**Your instructions:** Rewrite every one of the following records with "wooden shelf" swapped for "metal cabinet" and everything else left unchanged, and leave out the pictures.

────────

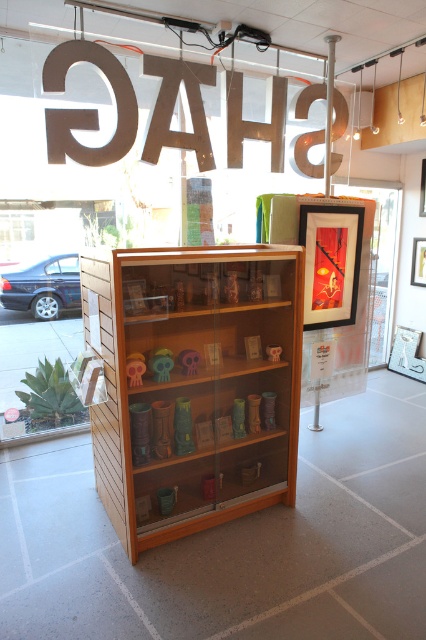
Question: Which of the following is the farthest from the observer?

Choices:
 (A) transparent glass door at center
 (B) wooden shelf at center

Answer: (A)

Question: Is wooden shelf at center below transparent glass door at center?

Choices:
 (A) yes
 (B) no

Answer: (A)

Question: Is wooden shelf at center to the right of transparent glass door at center from the viewer's perspective?

Choices:
 (A) yes
 (B) no

Answer: (B)

Question: Does wooden shelf at center have a lesser width compared to transparent glass door at center?

Choices:
 (A) yes
 (B) no

Answer: (B)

────────

**Solution to this problem:**
Question: Which of the following is the farthest from the observer?

Choices:
 (A) transparent glass door at center
 (B) metal cabinet at center

Answer: (A)

Question: Is metal cabinet at center below transparent glass door at center?

Choices:
 (A) yes
 (B) no

Answer: (A)

Question: Is metal cabinet at center to the right of transparent glass door at center from the viewer's perspective?

Choices:
 (A) yes
 (B) no

Answer: (B)

Question: Does metal cabinet at center have a lesser width compared to transparent glass door at center?

Choices:
 (A) yes
 (B) no

Answer: (B)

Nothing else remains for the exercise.